RECORDS SHOWN:
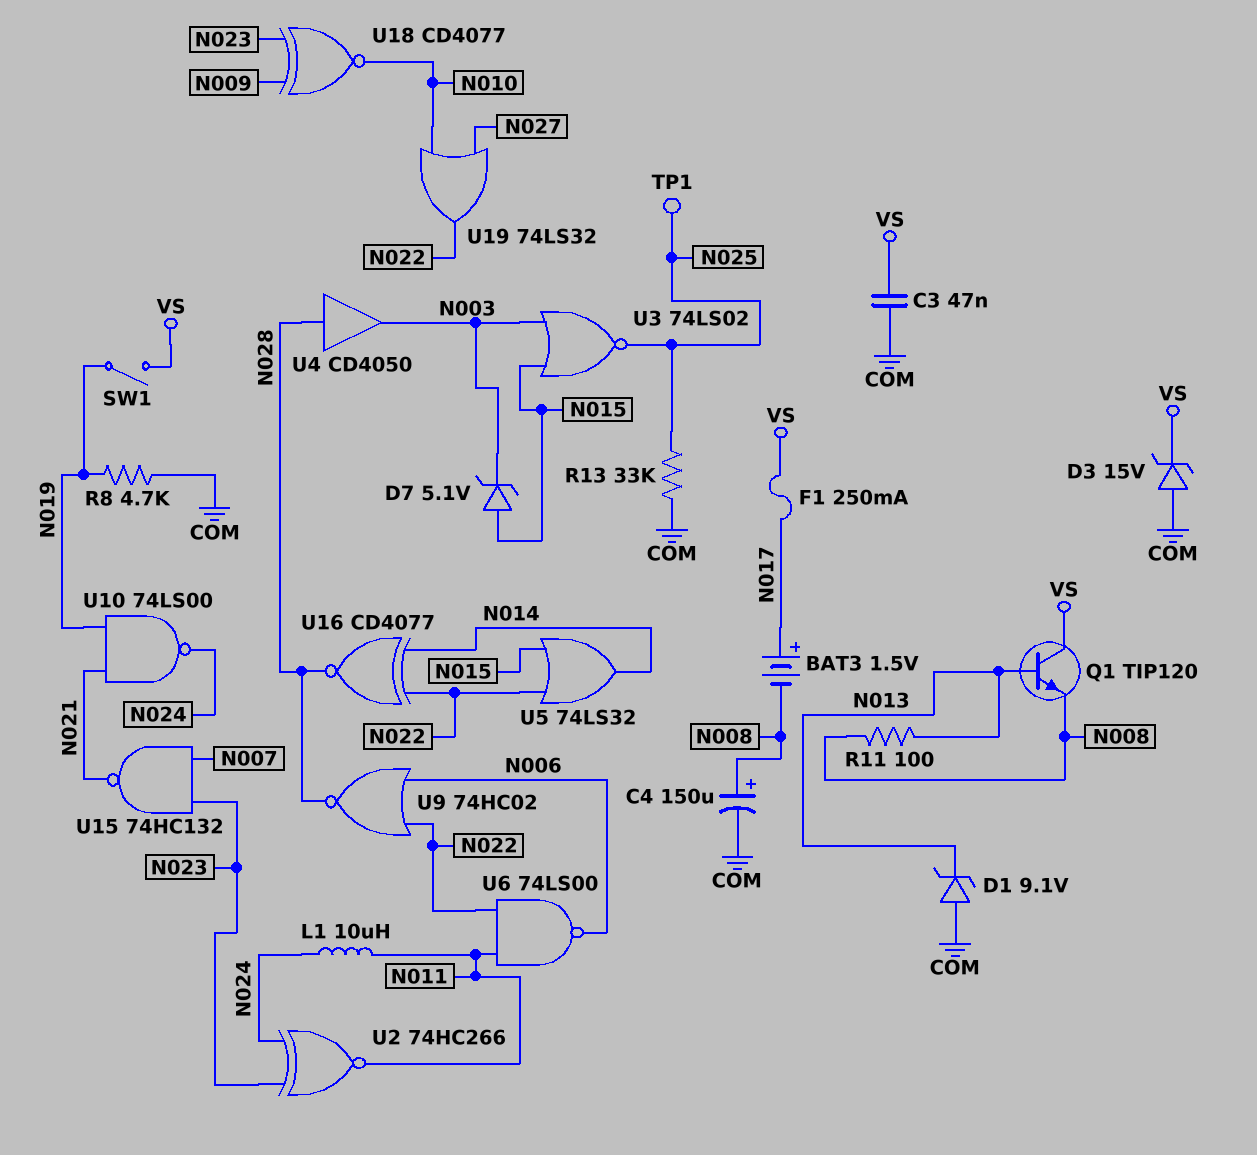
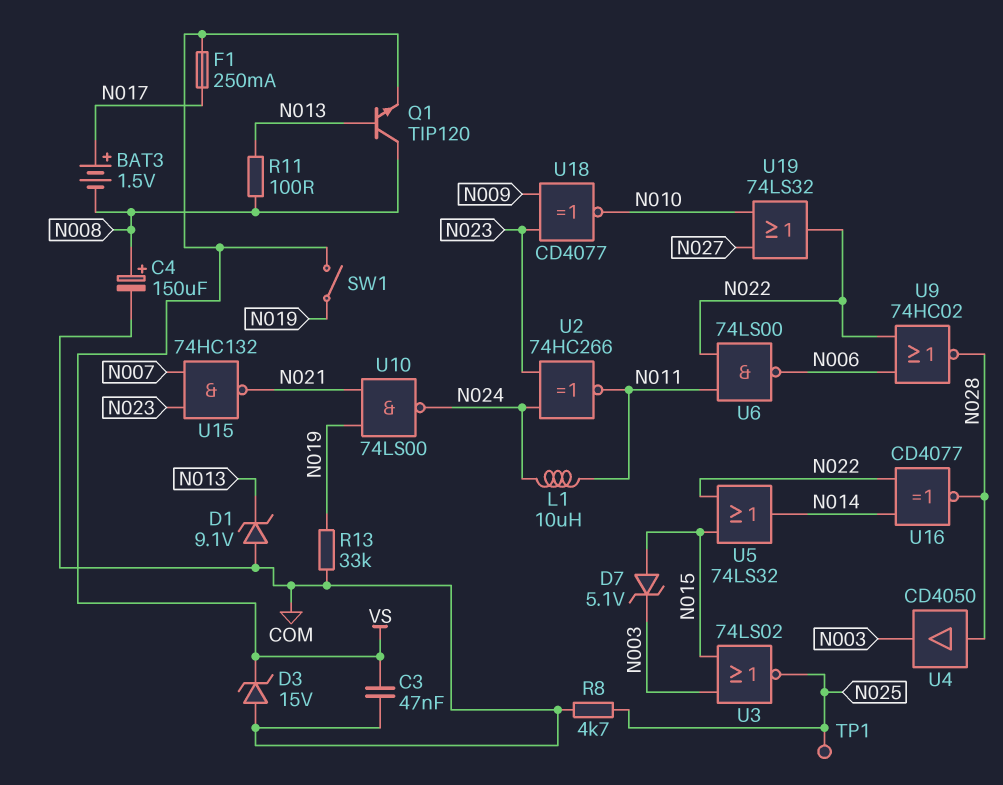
Q1: NPN TIP120 (B N013, C VS, E N008) -> NPN TIP120 (B N013, C N008, E VS)
R8: 4.7k (COM, N019) -> 4.7k (COM, N025)
R13: 33k (COM, N025) -> 33k (COM, N019)

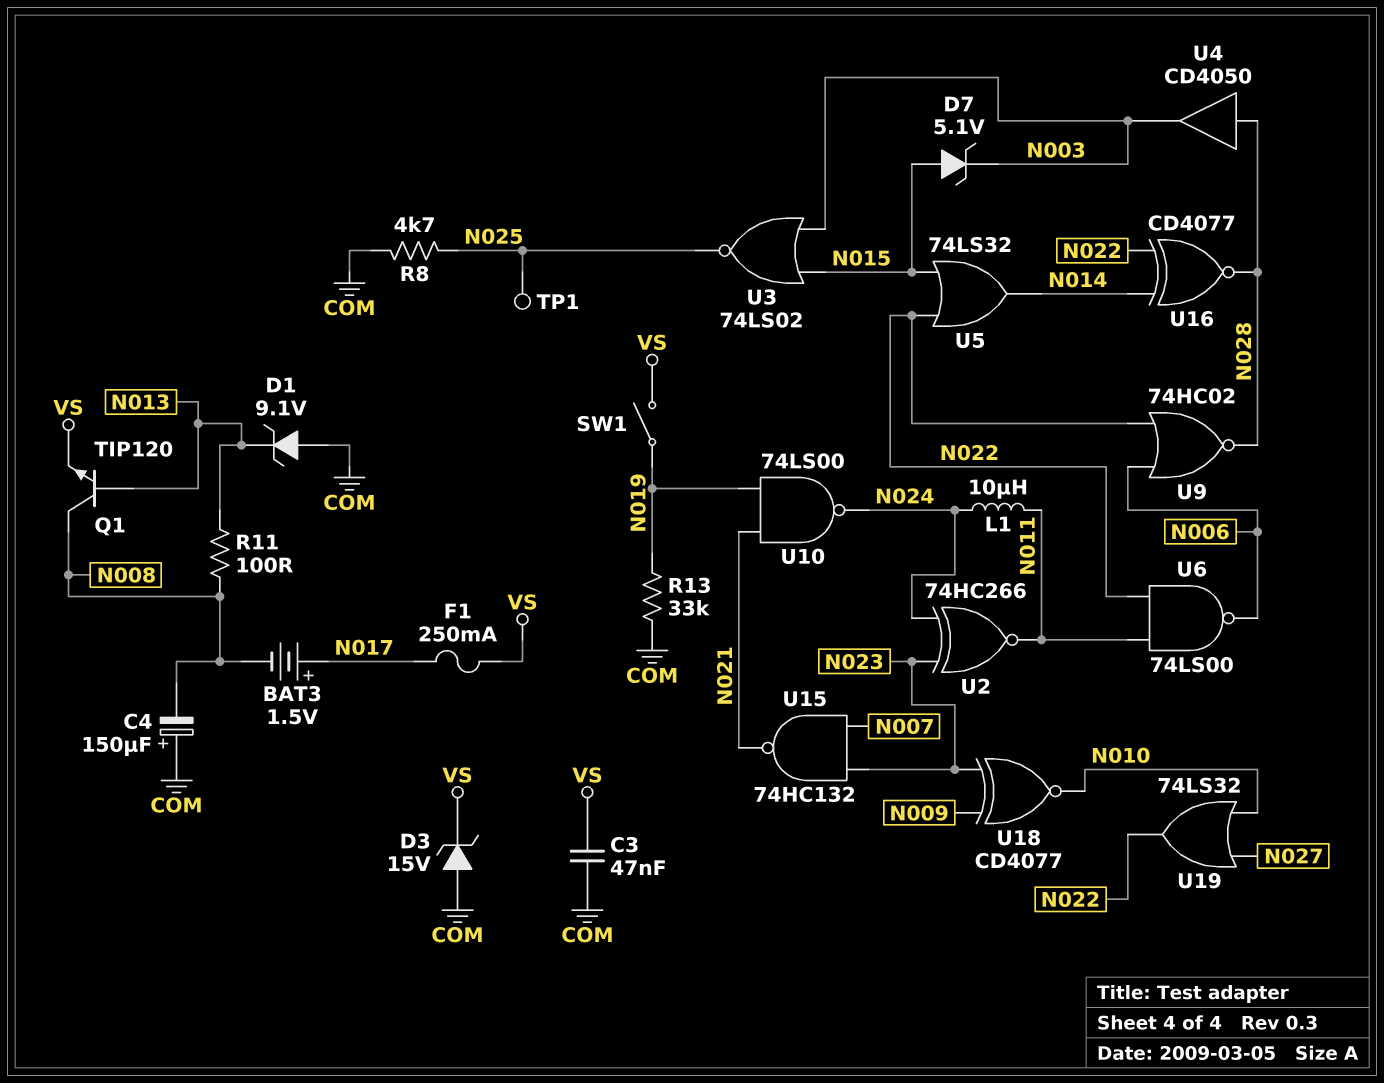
C4: 150uF (plus N008, minus COM) -> 150uF (plus COM, minus N008)

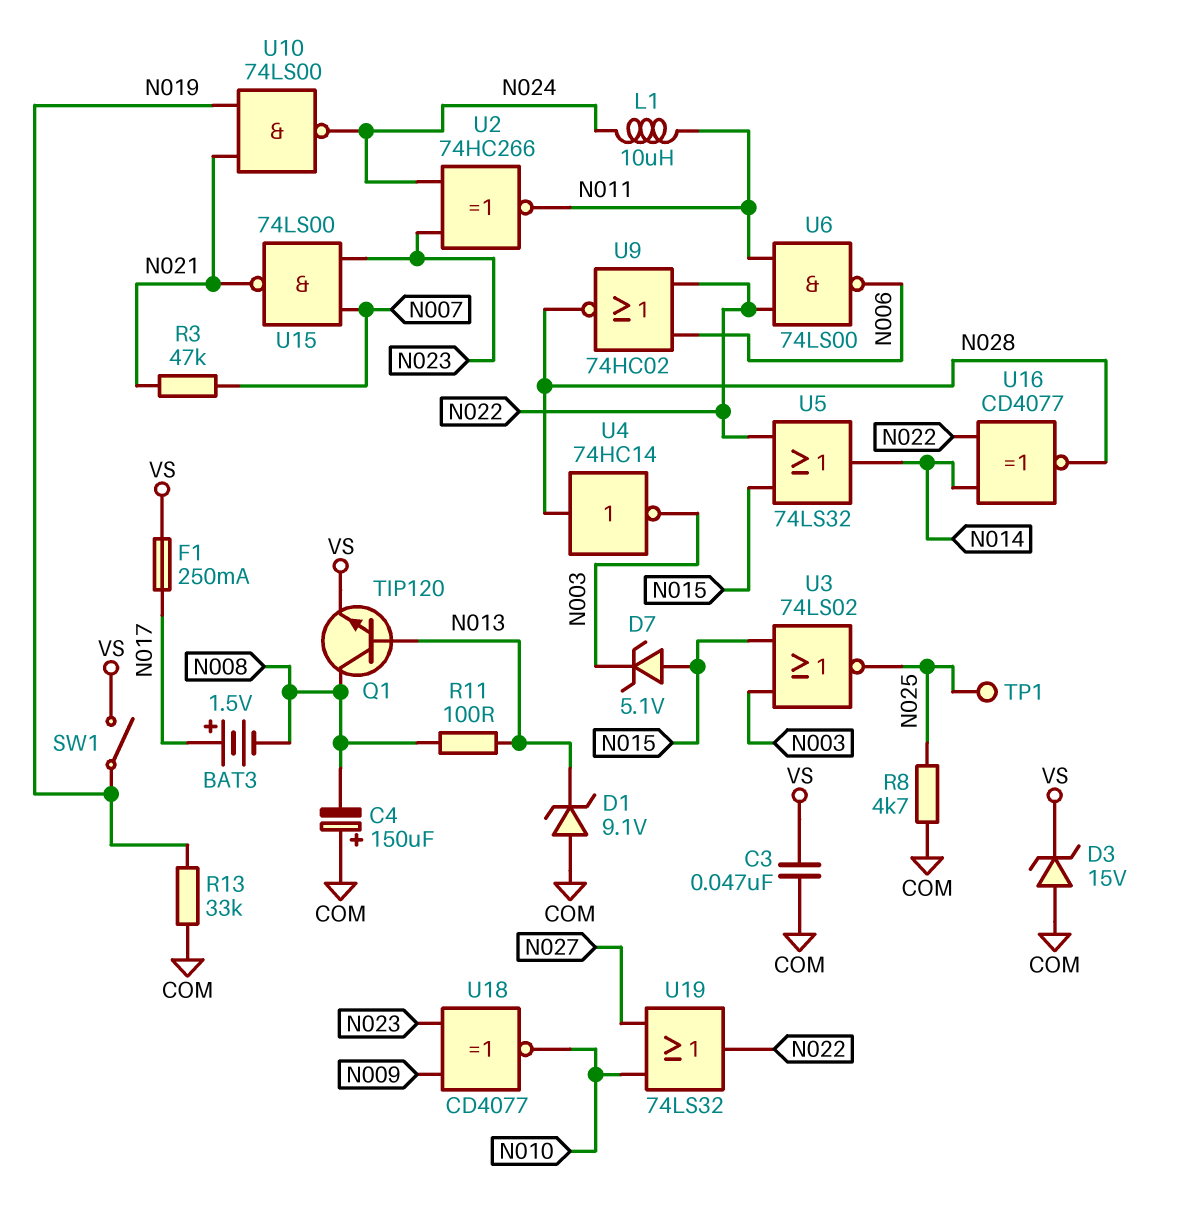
R3: none -> 47k (N007, N021)
U4: buffer CD4050 (in N028, out N003) -> NOT 74HC14 (in N028, out N003)
U15: NAND 74HC132 (in N007, in N023, out N021) -> NAND 74LS00 (in N007, in N023, out N021)

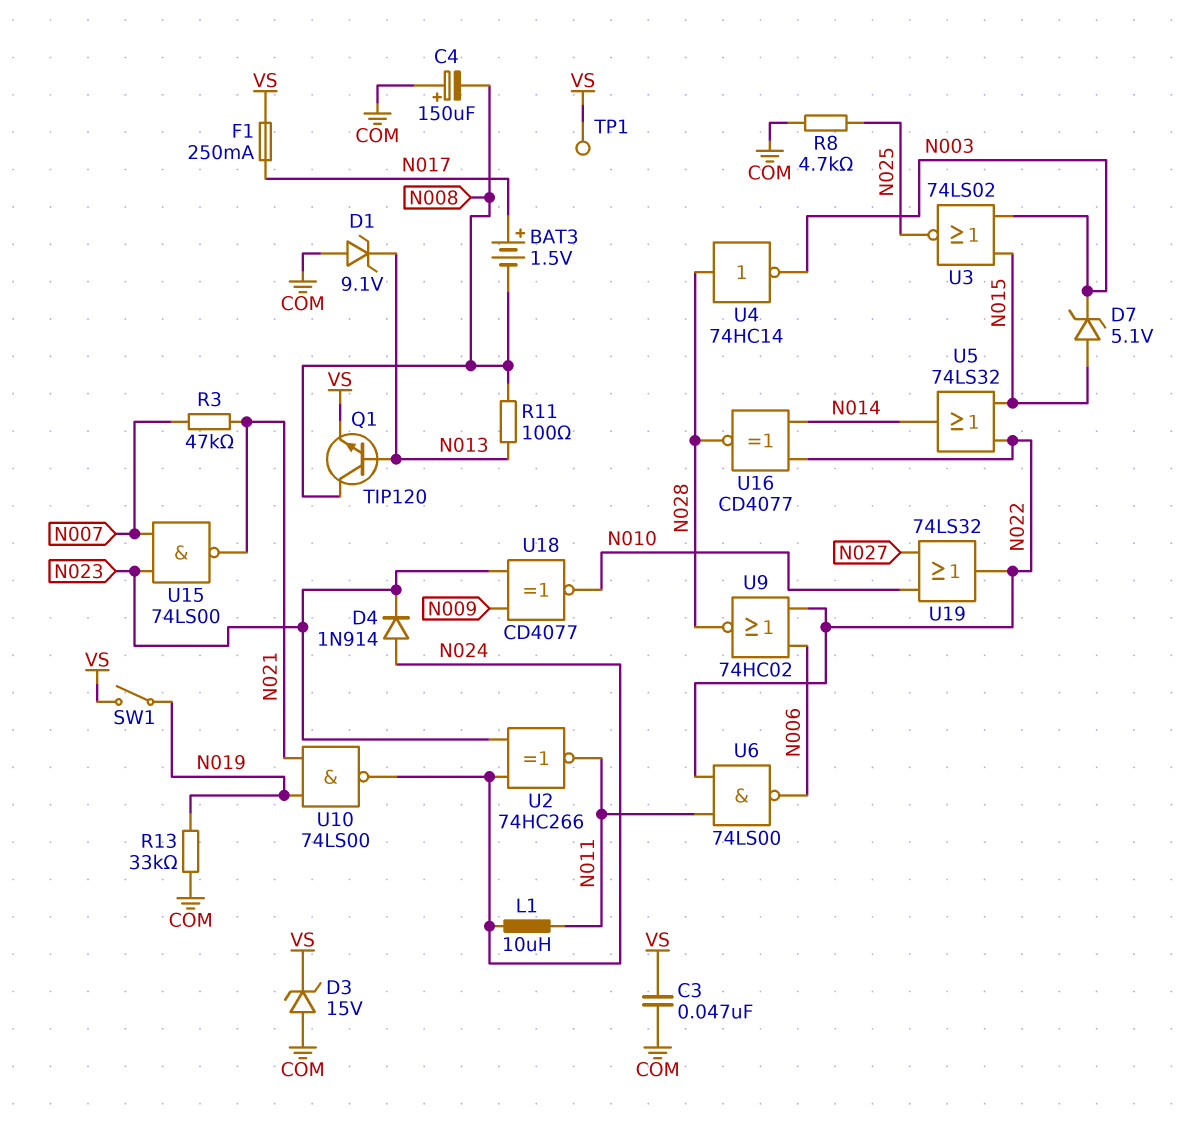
D4: none -> diode 1N914 (A N024, K N023)
TP1: test point (N025) -> test point (VS)

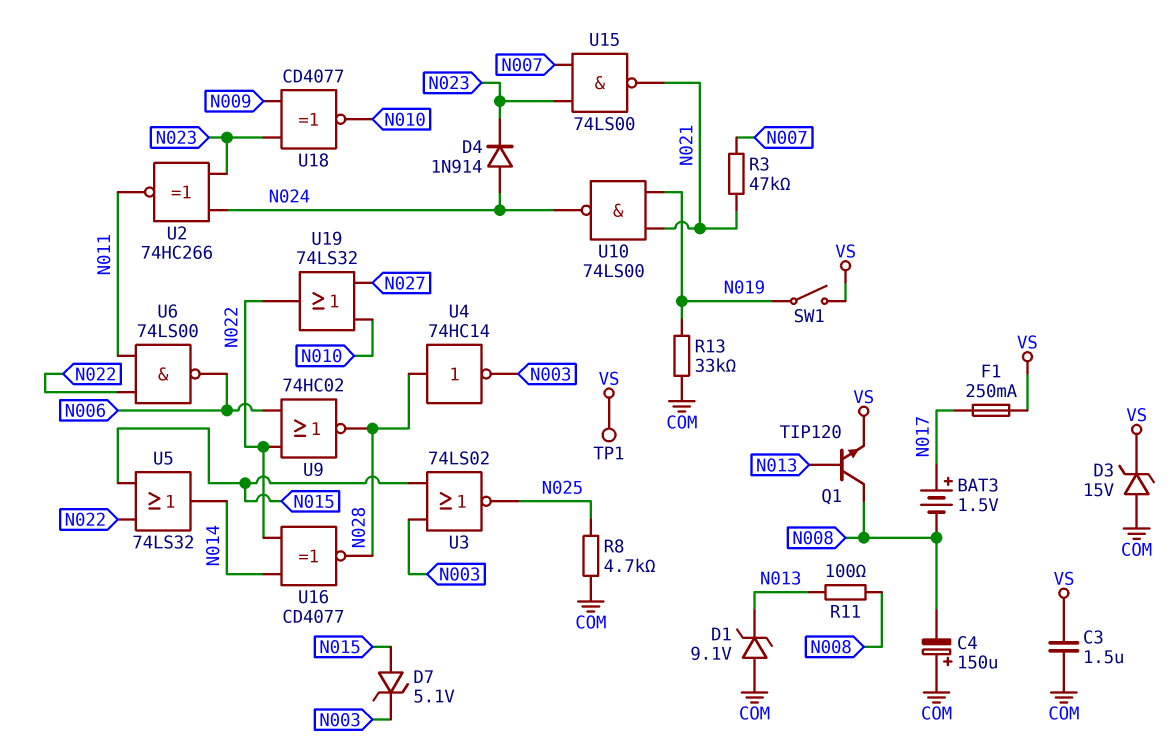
C3: 47nF (COM, VS) -> 1.5uF (COM, VS)
L1: 10uH (N011, N024) -> none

REQUIRED ACTION: Where the line with "R3: none -> 47k (N007, N021)" appears, begin there and transcribe exactly through the last line of the data, leaving all pictures aside.

RESPONSE AREA:
R3: none -> 47k (N007, N021)
U4: buffer CD4050 (in N028, out N003) -> NOT 74HC14 (in N028, out N003)
U15: NAND 74HC132 (in N007, in N023, out N021) -> NAND 74LS00 (in N007, in N023, out N021)

D4: none -> diode 1N914 (A N024, K N023)
TP1: test point (N025) -> test point (VS)

C3: 47nF (COM, VS) -> 1.5uF (COM, VS)
L1: 10uH (N011, N024) -> none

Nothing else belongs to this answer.